■ **Provided records**:
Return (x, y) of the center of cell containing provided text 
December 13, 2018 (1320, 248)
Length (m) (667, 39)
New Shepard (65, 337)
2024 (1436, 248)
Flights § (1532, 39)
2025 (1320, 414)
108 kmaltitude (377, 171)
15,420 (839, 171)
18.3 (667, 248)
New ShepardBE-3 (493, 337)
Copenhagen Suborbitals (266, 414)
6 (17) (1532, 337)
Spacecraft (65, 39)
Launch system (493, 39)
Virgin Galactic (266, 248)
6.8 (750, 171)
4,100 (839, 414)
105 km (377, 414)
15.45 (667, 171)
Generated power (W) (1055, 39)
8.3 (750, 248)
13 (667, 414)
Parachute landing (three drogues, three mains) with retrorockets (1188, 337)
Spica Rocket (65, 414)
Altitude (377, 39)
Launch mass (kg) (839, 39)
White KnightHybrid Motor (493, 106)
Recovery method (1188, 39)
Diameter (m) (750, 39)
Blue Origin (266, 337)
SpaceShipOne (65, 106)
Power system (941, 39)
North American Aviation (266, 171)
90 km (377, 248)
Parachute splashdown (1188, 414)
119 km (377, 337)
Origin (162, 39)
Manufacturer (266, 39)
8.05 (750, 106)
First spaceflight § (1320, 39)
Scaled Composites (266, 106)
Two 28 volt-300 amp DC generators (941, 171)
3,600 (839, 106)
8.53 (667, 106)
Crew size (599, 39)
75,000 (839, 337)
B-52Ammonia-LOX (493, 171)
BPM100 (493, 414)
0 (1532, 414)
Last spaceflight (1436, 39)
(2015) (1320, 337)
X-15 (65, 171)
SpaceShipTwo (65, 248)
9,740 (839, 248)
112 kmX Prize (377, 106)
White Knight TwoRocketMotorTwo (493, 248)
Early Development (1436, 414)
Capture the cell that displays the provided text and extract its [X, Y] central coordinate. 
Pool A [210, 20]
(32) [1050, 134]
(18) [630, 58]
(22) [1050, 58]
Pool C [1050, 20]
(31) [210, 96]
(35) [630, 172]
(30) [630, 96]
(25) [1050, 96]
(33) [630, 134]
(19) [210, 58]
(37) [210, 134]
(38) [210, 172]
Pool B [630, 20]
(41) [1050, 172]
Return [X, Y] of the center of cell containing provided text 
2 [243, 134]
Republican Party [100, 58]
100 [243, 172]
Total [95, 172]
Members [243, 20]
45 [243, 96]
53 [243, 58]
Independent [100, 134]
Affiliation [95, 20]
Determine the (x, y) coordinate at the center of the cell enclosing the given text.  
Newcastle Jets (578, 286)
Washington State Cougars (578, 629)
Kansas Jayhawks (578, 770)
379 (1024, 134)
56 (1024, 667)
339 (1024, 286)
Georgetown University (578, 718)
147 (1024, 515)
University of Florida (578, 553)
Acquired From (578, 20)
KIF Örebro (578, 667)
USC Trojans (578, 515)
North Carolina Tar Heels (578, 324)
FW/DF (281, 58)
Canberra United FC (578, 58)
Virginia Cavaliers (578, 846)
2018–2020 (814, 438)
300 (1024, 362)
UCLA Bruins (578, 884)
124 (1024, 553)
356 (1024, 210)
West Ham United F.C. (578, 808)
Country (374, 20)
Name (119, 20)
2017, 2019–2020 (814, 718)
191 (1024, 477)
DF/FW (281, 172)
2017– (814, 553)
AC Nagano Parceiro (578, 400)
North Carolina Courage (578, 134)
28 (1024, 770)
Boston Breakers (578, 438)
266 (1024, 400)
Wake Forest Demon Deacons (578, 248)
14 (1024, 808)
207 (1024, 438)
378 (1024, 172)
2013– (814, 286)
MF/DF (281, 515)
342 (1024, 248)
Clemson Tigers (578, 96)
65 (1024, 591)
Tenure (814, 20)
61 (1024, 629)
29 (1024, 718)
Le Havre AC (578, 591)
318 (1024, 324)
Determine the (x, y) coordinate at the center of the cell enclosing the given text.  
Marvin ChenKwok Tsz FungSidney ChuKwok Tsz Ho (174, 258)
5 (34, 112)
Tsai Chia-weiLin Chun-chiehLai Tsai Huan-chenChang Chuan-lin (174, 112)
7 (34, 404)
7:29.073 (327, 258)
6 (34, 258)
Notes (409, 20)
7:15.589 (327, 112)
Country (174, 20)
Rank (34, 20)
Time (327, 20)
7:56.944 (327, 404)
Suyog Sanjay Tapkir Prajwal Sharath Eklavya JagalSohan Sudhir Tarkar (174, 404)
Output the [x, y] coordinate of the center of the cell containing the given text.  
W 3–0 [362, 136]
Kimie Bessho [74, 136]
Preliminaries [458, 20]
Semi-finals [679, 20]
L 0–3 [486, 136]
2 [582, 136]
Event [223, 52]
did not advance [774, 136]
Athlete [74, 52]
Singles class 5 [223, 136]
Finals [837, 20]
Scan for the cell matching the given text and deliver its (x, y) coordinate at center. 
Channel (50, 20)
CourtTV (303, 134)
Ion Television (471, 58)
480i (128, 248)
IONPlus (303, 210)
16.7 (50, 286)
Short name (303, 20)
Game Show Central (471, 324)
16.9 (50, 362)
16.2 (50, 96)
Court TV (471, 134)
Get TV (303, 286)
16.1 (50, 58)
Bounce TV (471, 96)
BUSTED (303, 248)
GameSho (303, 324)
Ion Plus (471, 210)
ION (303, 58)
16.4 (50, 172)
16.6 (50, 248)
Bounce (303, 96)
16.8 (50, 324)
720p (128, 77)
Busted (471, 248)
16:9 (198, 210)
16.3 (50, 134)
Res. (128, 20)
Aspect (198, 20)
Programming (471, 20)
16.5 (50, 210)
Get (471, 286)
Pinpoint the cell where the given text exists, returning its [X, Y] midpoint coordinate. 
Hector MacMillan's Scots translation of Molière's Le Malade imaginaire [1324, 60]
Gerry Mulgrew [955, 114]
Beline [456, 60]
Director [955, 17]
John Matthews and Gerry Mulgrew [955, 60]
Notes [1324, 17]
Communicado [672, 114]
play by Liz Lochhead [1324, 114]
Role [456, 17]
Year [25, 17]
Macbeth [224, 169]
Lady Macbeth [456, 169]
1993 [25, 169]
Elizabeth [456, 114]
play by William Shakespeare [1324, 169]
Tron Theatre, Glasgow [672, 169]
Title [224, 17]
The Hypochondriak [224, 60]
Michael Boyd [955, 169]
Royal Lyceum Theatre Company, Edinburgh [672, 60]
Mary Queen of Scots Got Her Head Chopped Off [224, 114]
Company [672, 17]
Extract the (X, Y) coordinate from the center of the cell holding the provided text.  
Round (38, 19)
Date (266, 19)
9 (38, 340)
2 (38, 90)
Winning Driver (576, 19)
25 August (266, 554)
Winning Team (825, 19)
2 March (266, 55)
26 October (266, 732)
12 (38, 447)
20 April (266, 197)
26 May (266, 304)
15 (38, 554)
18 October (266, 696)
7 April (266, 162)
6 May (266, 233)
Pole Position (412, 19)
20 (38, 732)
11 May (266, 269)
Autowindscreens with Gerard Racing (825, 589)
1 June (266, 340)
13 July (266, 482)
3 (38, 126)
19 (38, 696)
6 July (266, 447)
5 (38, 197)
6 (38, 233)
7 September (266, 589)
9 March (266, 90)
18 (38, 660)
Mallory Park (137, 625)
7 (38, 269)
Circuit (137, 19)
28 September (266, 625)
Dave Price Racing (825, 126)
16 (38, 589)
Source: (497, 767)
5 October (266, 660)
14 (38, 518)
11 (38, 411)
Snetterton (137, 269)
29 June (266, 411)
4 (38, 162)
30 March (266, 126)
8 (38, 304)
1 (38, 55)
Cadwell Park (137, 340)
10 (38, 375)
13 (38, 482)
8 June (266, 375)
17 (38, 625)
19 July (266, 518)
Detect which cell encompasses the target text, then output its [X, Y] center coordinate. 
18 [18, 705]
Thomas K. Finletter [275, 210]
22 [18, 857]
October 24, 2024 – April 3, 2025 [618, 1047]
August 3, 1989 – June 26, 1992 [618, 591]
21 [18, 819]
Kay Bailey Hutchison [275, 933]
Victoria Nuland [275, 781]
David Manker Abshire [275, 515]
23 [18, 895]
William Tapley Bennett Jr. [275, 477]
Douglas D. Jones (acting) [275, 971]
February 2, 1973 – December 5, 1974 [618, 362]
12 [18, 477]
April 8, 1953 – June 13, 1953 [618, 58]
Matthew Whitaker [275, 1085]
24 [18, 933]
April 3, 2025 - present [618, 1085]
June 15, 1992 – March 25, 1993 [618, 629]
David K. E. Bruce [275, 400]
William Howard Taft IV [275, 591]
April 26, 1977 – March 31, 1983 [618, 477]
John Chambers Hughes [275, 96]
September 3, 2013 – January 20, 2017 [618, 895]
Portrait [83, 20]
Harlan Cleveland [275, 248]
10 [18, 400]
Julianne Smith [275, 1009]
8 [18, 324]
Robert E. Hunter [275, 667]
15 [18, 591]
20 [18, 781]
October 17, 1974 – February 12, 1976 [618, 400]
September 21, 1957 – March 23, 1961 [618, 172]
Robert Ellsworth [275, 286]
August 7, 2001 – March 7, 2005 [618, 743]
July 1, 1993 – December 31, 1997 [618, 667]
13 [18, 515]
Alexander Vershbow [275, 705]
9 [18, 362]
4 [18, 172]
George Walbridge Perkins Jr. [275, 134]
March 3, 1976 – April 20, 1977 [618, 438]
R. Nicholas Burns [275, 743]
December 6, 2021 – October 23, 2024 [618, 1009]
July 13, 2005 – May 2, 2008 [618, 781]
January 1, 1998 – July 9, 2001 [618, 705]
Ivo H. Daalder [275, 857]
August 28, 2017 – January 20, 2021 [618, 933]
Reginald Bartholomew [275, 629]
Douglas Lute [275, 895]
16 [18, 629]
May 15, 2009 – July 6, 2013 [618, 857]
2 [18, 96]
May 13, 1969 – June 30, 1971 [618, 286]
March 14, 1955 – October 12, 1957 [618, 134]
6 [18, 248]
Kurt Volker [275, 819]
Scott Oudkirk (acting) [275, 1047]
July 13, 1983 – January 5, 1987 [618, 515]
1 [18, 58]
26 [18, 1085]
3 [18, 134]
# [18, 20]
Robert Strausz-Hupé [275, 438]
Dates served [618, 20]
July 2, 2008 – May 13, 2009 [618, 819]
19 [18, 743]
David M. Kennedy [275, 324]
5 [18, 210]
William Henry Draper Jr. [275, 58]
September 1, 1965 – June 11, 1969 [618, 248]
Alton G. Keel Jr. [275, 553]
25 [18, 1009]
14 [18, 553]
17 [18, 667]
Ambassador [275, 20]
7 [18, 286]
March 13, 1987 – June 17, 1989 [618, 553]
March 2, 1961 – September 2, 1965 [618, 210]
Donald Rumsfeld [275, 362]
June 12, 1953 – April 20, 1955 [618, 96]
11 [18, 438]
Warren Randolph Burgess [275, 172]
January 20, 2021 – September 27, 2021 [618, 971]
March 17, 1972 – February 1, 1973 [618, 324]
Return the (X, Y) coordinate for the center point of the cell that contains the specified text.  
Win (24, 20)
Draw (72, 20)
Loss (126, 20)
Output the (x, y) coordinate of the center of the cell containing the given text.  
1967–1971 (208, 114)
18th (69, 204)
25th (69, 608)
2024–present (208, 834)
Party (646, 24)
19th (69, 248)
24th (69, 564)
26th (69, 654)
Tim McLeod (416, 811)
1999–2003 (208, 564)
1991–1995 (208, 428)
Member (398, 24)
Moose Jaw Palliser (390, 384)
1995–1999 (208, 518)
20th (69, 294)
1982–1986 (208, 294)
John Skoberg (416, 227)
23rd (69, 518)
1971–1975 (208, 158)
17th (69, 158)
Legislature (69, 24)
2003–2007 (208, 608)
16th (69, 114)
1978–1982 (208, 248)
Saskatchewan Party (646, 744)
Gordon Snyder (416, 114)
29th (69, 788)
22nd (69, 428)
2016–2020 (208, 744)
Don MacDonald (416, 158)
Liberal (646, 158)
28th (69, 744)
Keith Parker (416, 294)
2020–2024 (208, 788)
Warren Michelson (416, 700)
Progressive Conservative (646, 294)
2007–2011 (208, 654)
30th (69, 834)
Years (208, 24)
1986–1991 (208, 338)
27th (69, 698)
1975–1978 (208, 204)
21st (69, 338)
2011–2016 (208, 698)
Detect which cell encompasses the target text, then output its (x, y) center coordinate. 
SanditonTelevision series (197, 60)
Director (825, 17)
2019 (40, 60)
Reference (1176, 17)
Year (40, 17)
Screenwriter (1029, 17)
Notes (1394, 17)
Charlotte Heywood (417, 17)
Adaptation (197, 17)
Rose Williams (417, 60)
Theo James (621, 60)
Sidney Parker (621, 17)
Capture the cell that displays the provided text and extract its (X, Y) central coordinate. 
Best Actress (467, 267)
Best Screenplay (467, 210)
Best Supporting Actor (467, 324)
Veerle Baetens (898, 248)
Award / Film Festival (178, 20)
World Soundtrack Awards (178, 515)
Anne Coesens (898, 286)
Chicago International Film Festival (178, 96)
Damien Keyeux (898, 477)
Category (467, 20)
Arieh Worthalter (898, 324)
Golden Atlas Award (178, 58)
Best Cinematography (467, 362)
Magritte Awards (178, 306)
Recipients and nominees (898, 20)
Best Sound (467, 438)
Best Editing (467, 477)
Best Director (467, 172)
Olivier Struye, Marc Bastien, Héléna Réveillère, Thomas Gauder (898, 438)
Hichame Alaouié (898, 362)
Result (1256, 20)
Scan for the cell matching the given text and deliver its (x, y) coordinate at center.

■ **Instructions to follow**: Render as a JSON list of strings everything from the start of the lines above down to the line containing "White KnightHybrid Motor (493, 106)", inclusive, with one string per line and blank lines omitted.

■ **Expected output**:
[
  "Return (x, y) of the center of cell containing provided text ",
  "December 13, 2018 (1320, 248)",
  "Length (m) (667, 39)",
  "New Shepard (65, 337)",
  "2024 (1436, 248)",
  "Flights § (1532, 39)",
  "2025 (1320, 414)",
  "108 kmaltitude (377, 171)",
  "15,420 (839, 171)",
  "18.3 (667, 248)",
  "New ShepardBE-3 (493, 337)",
  "Copenhagen Suborbitals (266, 414)",
  "6 (17) (1532, 337)",
  "Spacecraft (65, 39)",
  "Launch system (493, 39)",
  "Virgin Galactic (266, 248)",
  "6.8 (750, 171)",
  "4,100 (839, 414)",
  "105 km (377, 414)",
  "15.45 (667, 171)",
  "Generated power (W) (1055, 39)",
  "8.3 (750, 248)",
  "13 (667, 414)",
  "Parachute landing (three drogues, three mains) with retrorockets (1188, 337)",
  "Spica Rocket (65, 414)",
  "Altitude (377, 39)",
  "Launch mass (kg) (839, 39)",
  "White KnightHybrid Motor (493, 106)"
]